| WHAT YOU NEED TO DO |
Return the lines of the data below, from the one containing "T8: PNP 2N2907" through the very last, exactly and with both ends included; no pictures.

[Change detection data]
++++++

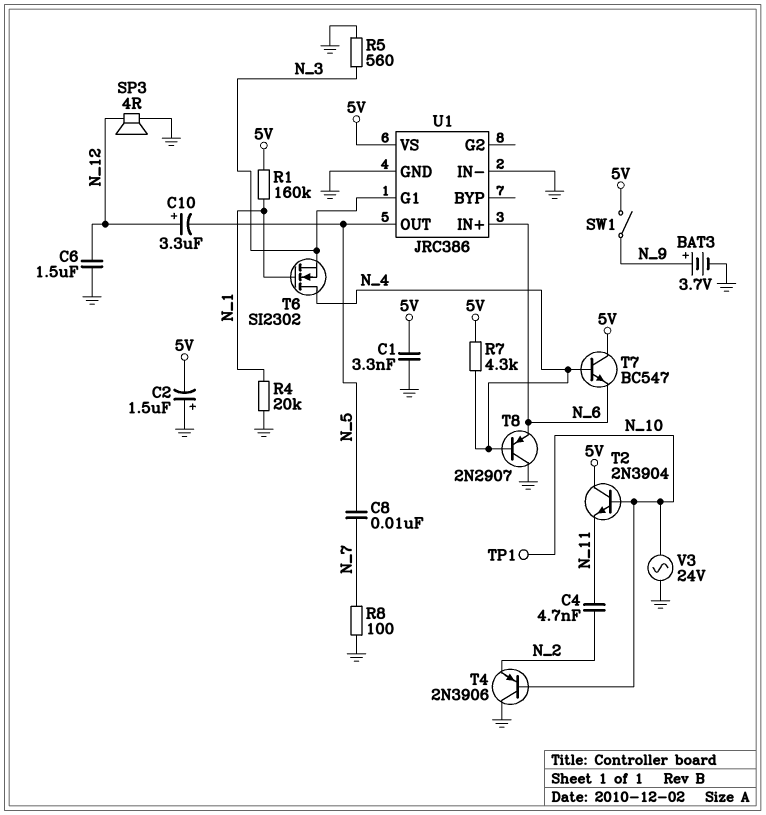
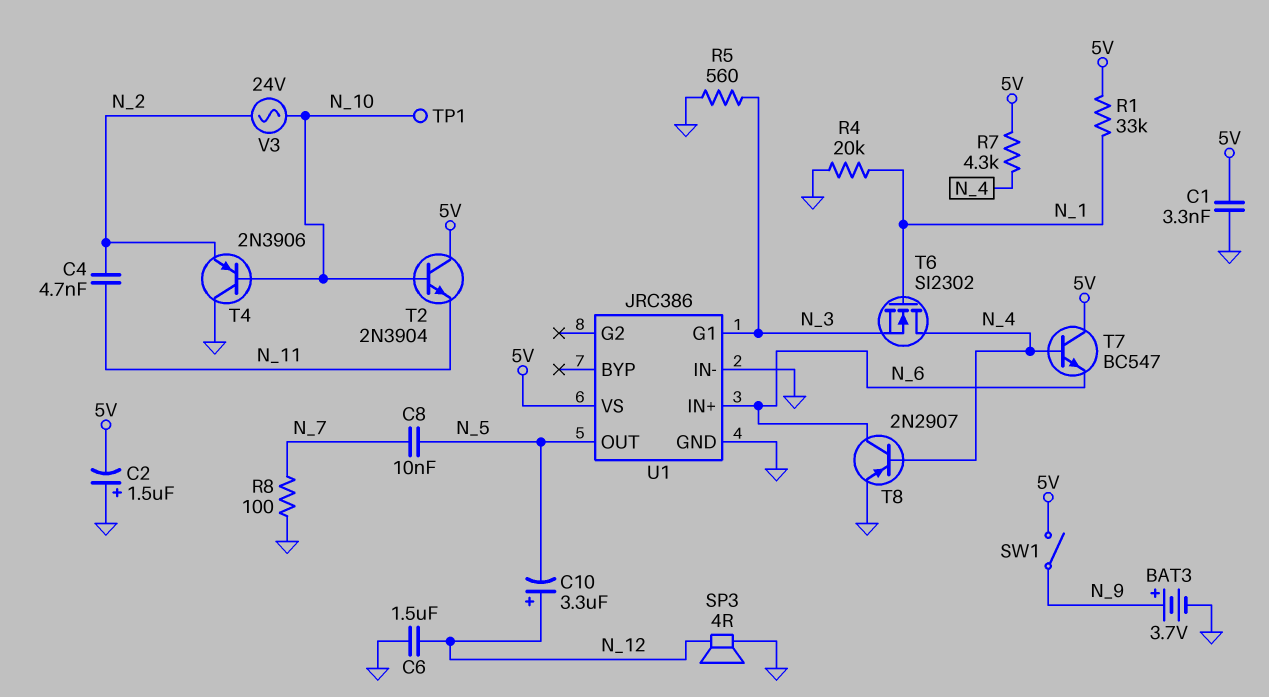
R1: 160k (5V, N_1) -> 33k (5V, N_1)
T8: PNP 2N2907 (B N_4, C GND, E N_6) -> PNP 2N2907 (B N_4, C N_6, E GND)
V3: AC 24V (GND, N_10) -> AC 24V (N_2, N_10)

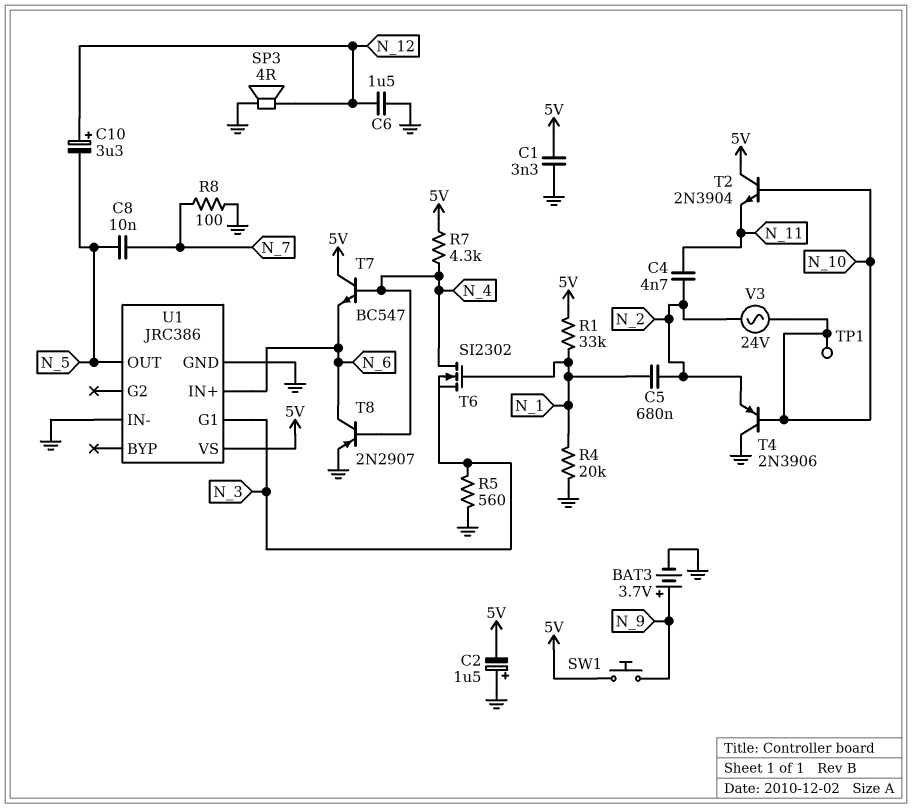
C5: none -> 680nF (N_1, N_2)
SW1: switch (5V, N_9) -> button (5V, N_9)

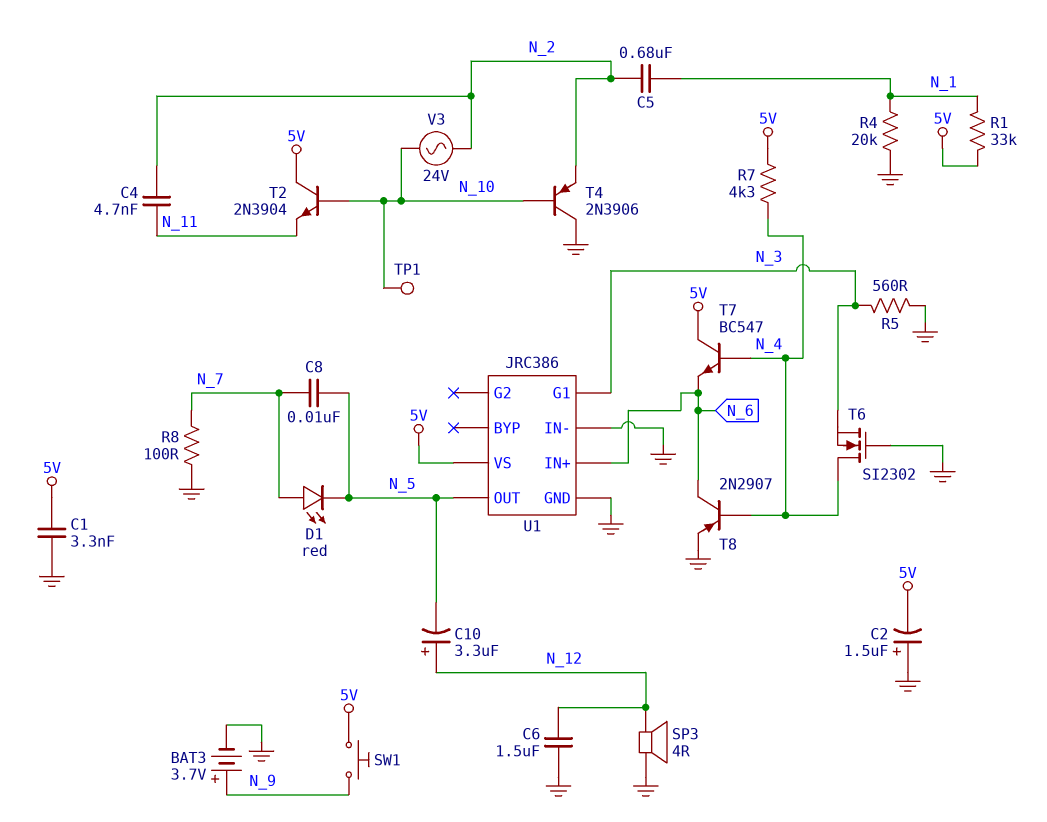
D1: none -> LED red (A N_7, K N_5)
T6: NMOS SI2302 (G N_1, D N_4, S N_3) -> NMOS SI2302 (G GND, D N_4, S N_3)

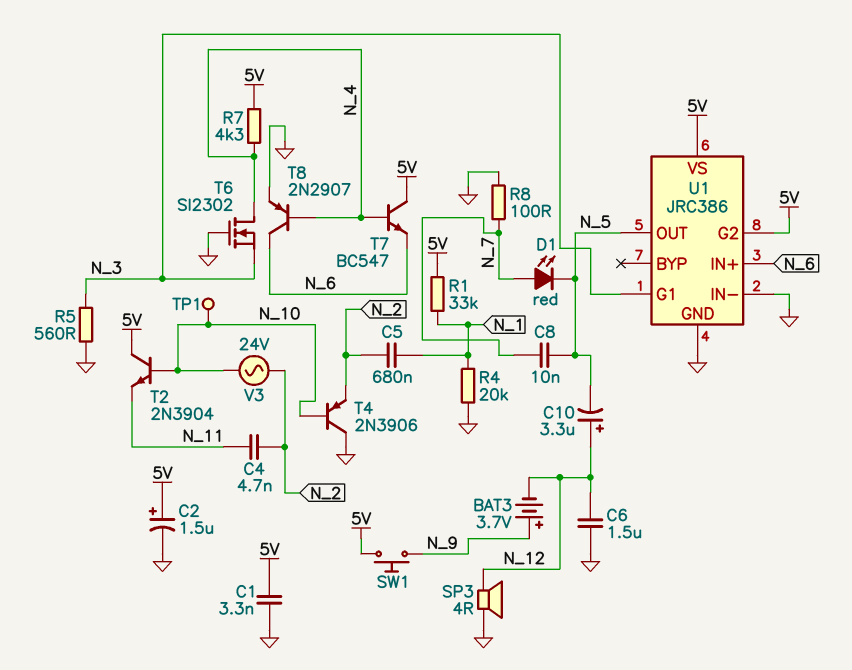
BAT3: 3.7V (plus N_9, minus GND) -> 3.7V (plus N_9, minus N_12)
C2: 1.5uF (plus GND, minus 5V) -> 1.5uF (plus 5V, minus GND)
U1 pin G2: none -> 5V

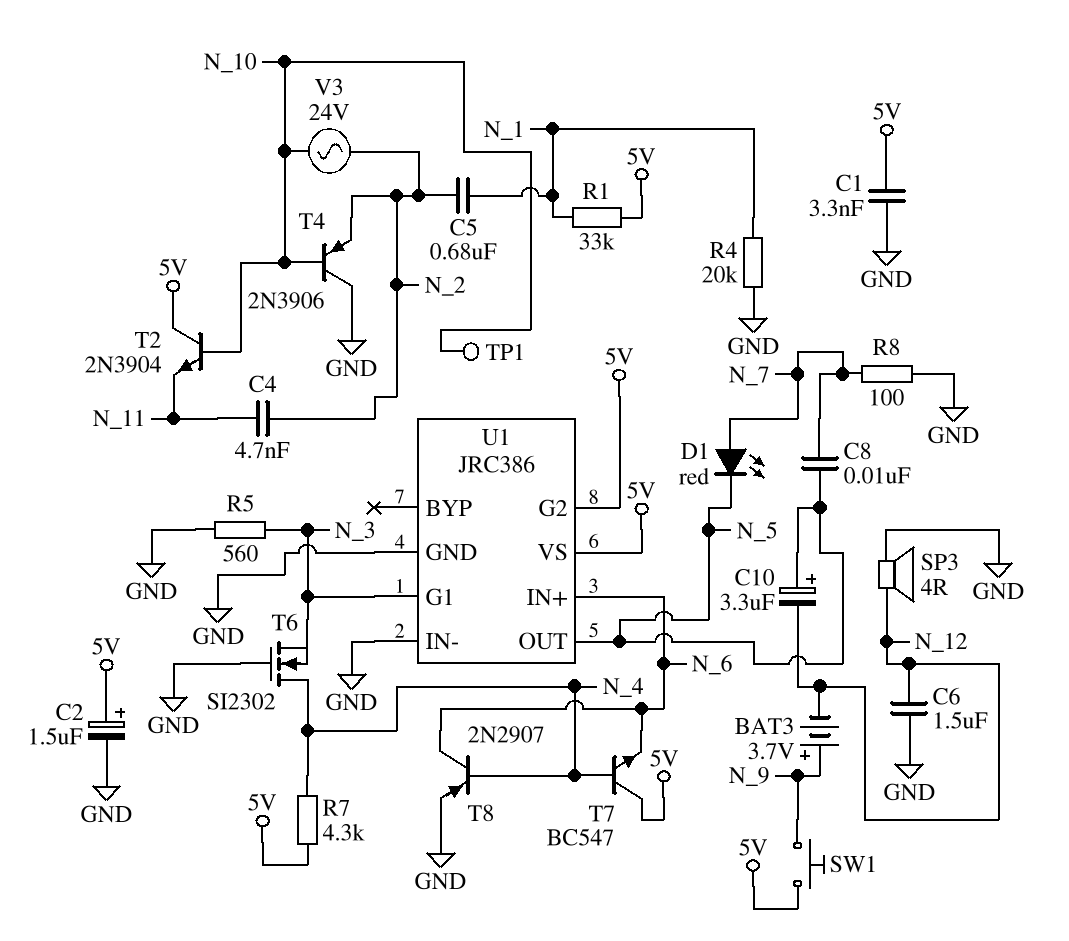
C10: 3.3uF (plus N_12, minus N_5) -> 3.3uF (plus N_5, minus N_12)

++++++

| REPLY |
T8: PNP 2N2907 (B N_4, C GND, E N_6) -> PNP 2N2907 (B N_4, C N_6, E GND)
V3: AC 24V (GND, N_10) -> AC 24V (N_2, N_10)

C5: none -> 680nF (N_1, N_2)
SW1: switch (5V, N_9) -> button (5V, N_9)

D1: none -> LED red (A N_7, K N_5)
T6: NMOS SI2302 (G N_1, D N_4, S N_3) -> NMOS SI2302 (G GND, D N_4, S N_3)

BAT3: 3.7V (plus N_9, minus GND) -> 3.7V (plus N_9, minus N_12)
C2: 1.5uF (plus GND, minus 5V) -> 1.5uF (plus 5V, minus GND)
U1 pin G2: none -> 5V

C10: 3.3uF (plus N_12, minus N_5) -> 3.3uF (plus N_5, minus N_12)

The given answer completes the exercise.